Assigned task
Only lines containing the string "green" belong in the answer; find them in the records and copy them.

Supplied entries
Segment Open

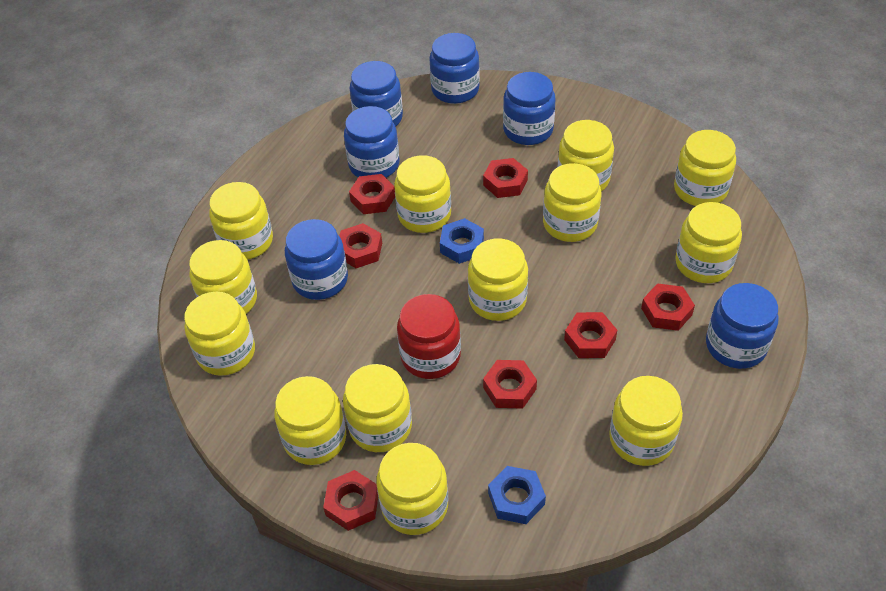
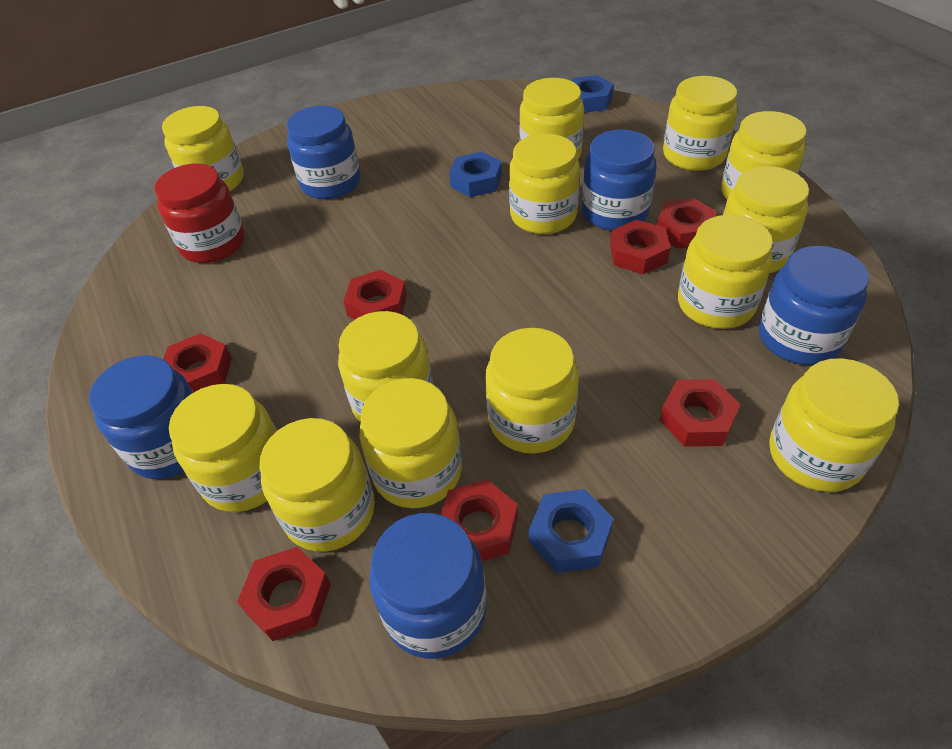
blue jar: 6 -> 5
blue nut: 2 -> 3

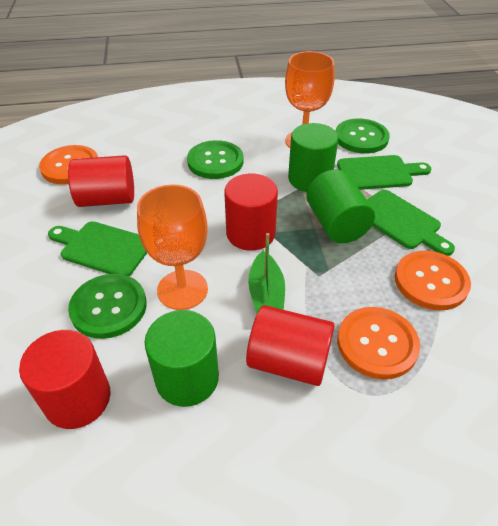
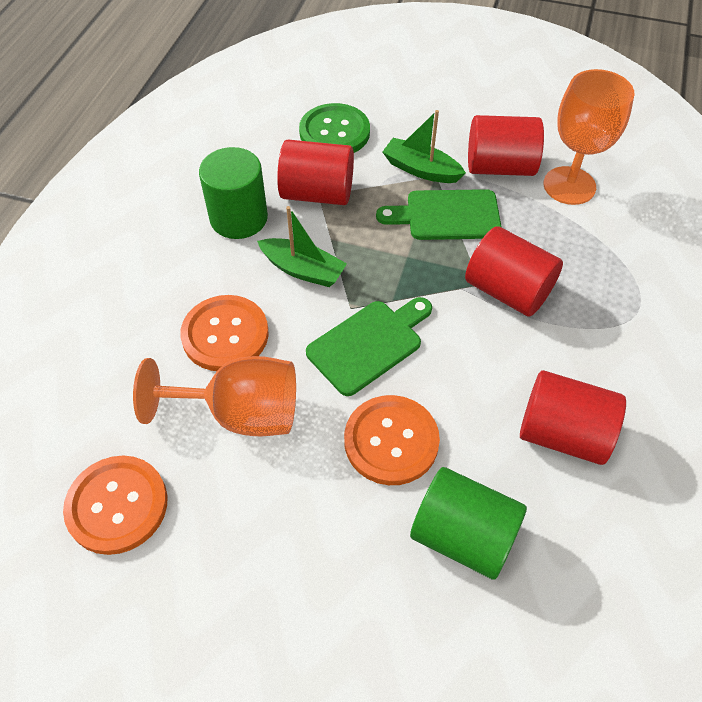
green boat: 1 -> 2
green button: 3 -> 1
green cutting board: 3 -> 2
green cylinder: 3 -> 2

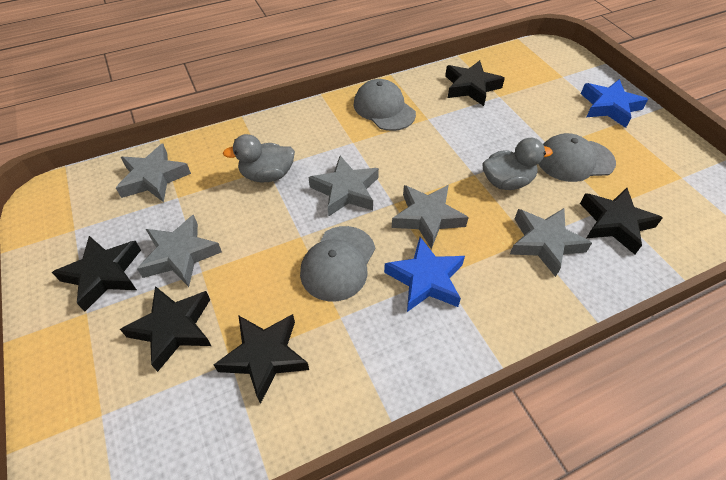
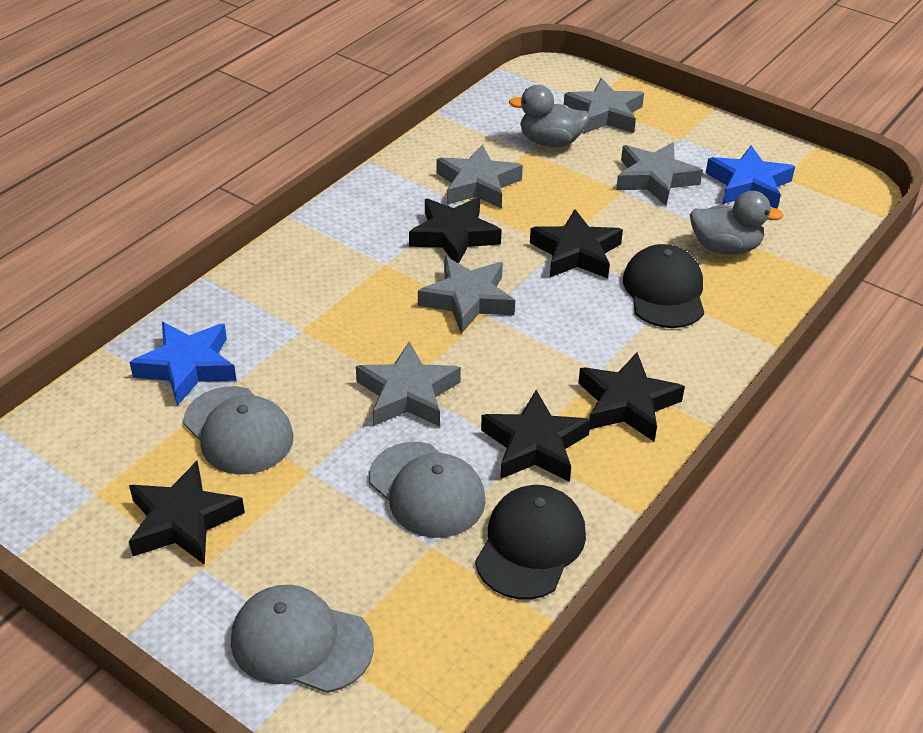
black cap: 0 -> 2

Segment Closed

Result for this exercise
green boat: 1 -> 2
green button: 3 -> 1
green cutting board: 3 -> 2
green cylinder: 3 -> 2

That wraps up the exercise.